EXERCISE INSTRUCTIONS> In the records below, please retype word for word every line from the one containing "(537, 188) = (472, 243): purple" through the final one, both included, and nothing else.

INFORMATION SHOWN>
┌──

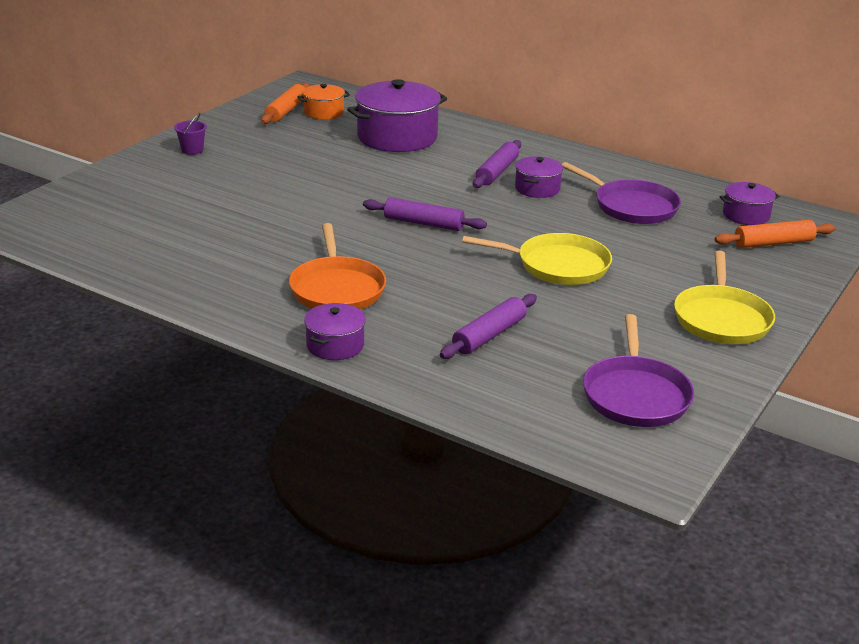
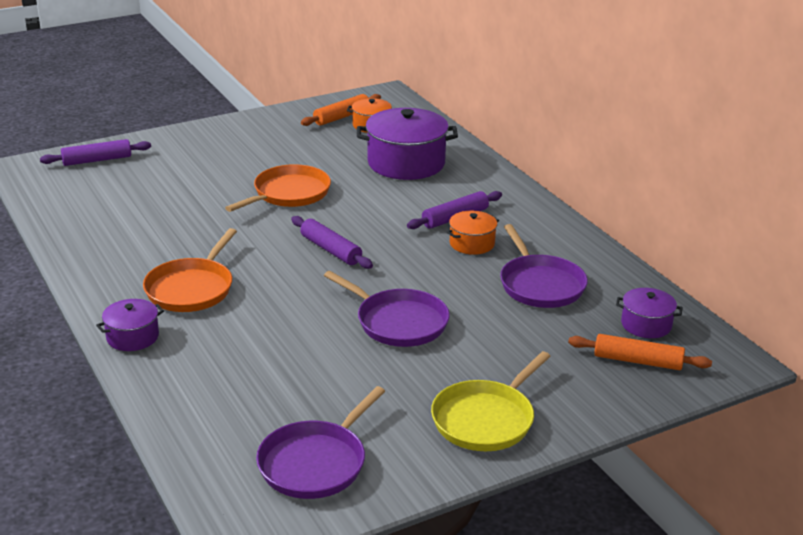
camera: 30 degrees right, 0 degrees up
(192, 150) = (225, 136): purple bucket -> none
(322, 186) = (289, 193): none -> orange pan
(489, 335) = (261, 367): purple rolling pin -> purple rolling pin (97, 160)
(537, 188) = (472, 243): purple pot -> orange pot
(558, 265) = (398, 322): yellow pan -> purple pan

└──

ANSWER SECTION>
(537, 188) = (472, 243): purple pot -> orange pot
(558, 265) = (398, 322): yellow pan -> purple pan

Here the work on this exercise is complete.